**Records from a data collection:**

____

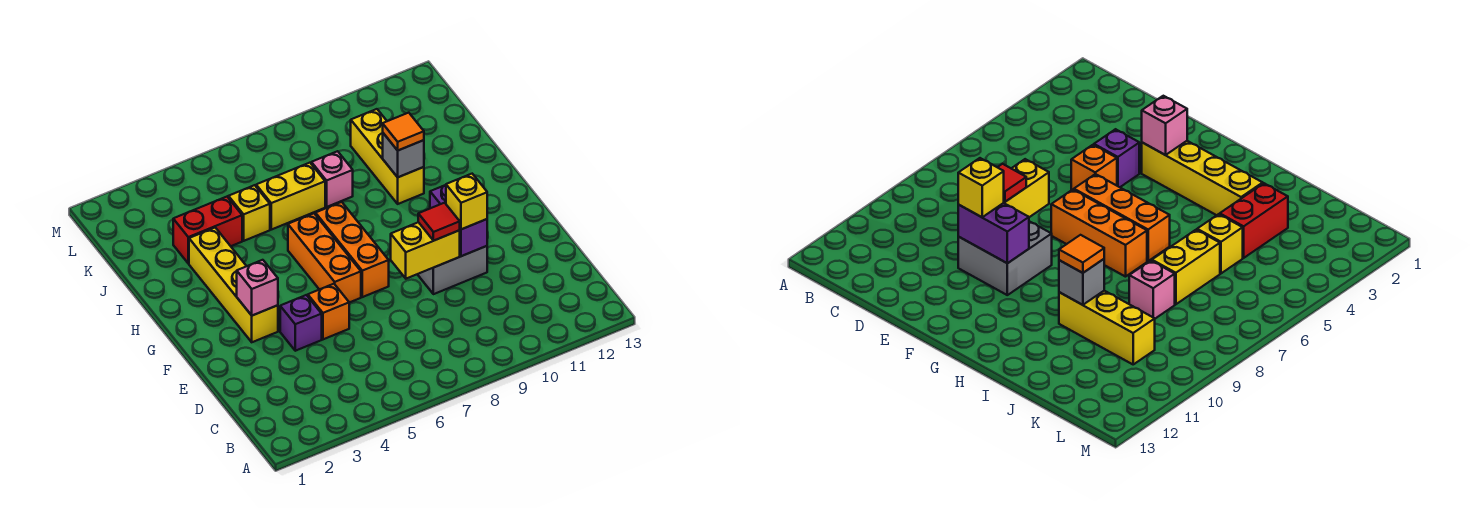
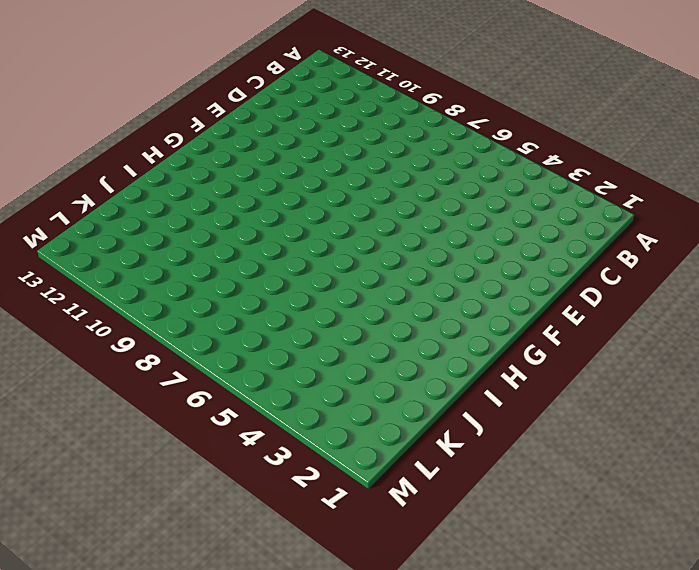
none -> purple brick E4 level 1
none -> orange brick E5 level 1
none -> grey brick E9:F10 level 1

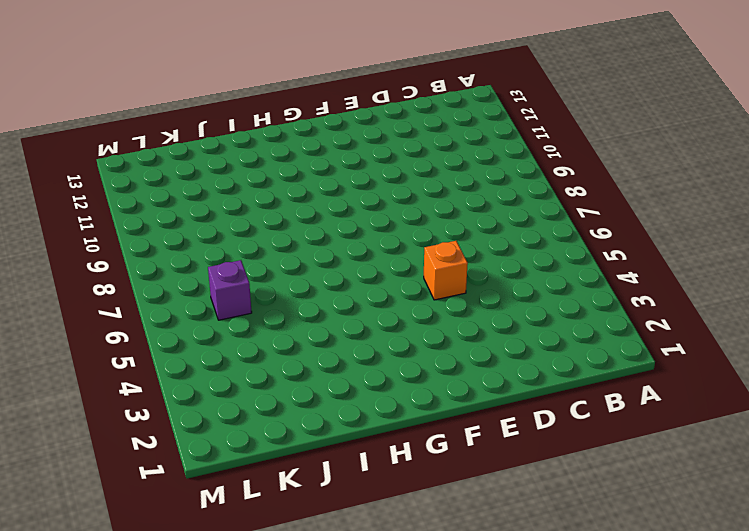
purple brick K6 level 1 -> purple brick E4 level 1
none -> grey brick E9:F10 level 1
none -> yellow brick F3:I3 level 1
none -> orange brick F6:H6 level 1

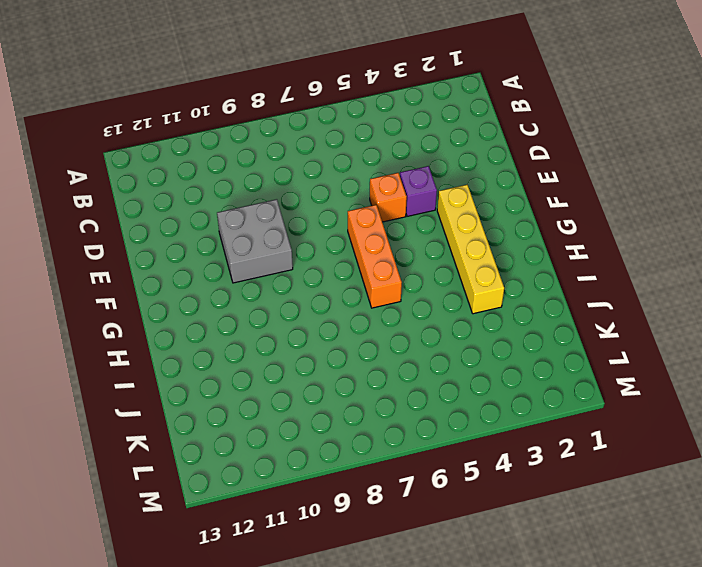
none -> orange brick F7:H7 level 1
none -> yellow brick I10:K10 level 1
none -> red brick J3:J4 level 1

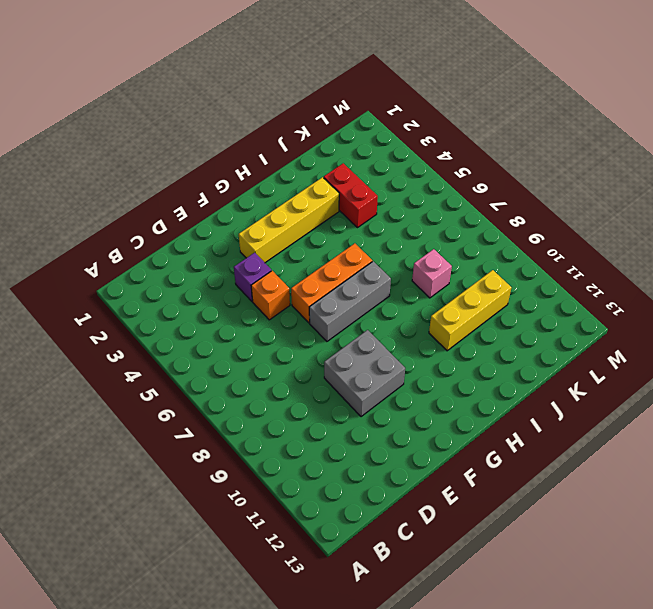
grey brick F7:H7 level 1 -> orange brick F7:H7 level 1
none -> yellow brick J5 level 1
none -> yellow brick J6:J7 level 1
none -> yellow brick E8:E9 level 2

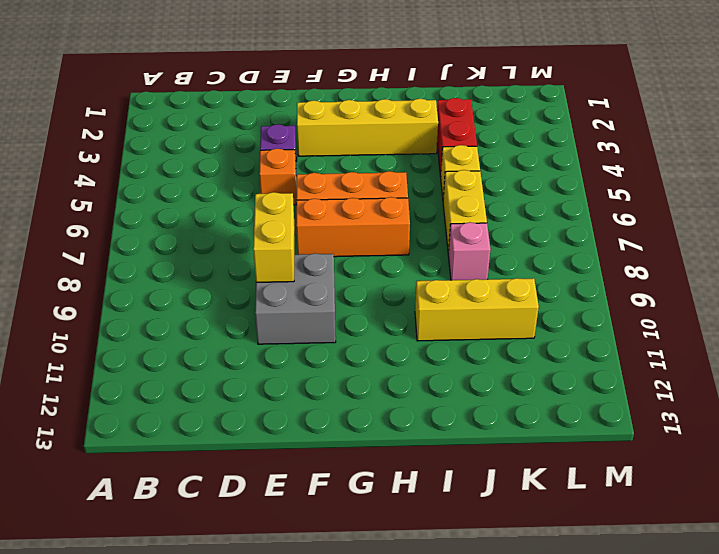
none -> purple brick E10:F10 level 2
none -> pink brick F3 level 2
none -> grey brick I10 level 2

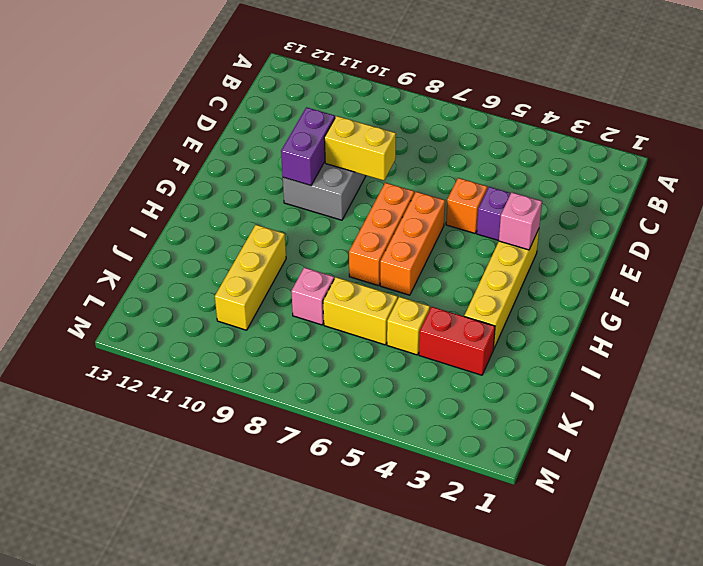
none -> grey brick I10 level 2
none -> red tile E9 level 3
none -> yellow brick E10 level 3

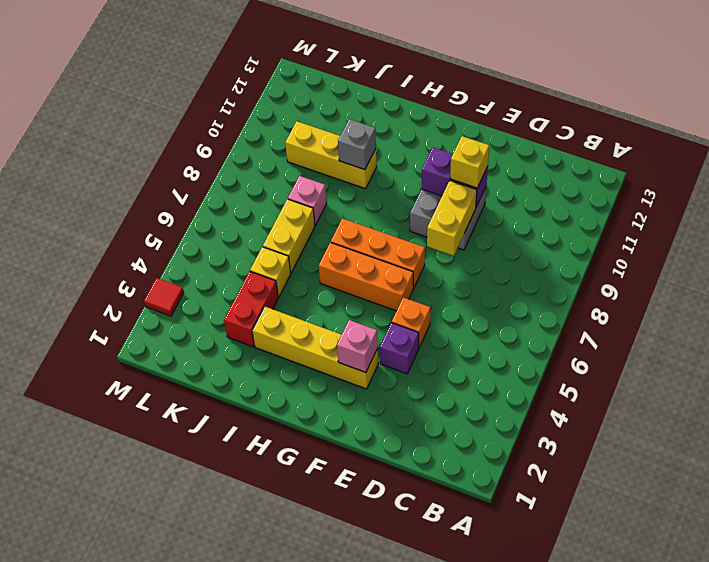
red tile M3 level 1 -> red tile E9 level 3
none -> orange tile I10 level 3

____

Copy the data word for word. Pictures do not go in the copy.

**SOLUTION:**
none -> purple brick E4 level 1
none -> orange brick E5 level 1
none -> grey brick E9:F10 level 1

purple brick K6 level 1 -> purple brick E4 level 1
none -> grey brick E9:F10 level 1
none -> yellow brick F3:I3 level 1
none -> orange brick F6:H6 level 1

none -> orange brick F7:H7 level 1
none -> yellow brick I10:K10 level 1
none -> red brick J3:J4 level 1

grey brick F7:H7 level 1 -> orange brick F7:H7 level 1
none -> yellow brick J5 level 1
none -> yellow brick J6:J7 level 1
none -> yellow brick E8:E9 level 2

none -> purple brick E10:F10 level 2
none -> pink brick F3 level 2
none -> grey brick I10 level 2

none -> grey brick I10 level 2
none -> red tile E9 level 3
none -> yellow brick E10 level 3

red tile M3 level 1 -> red tile E9 level 3
none -> orange tile I10 level 3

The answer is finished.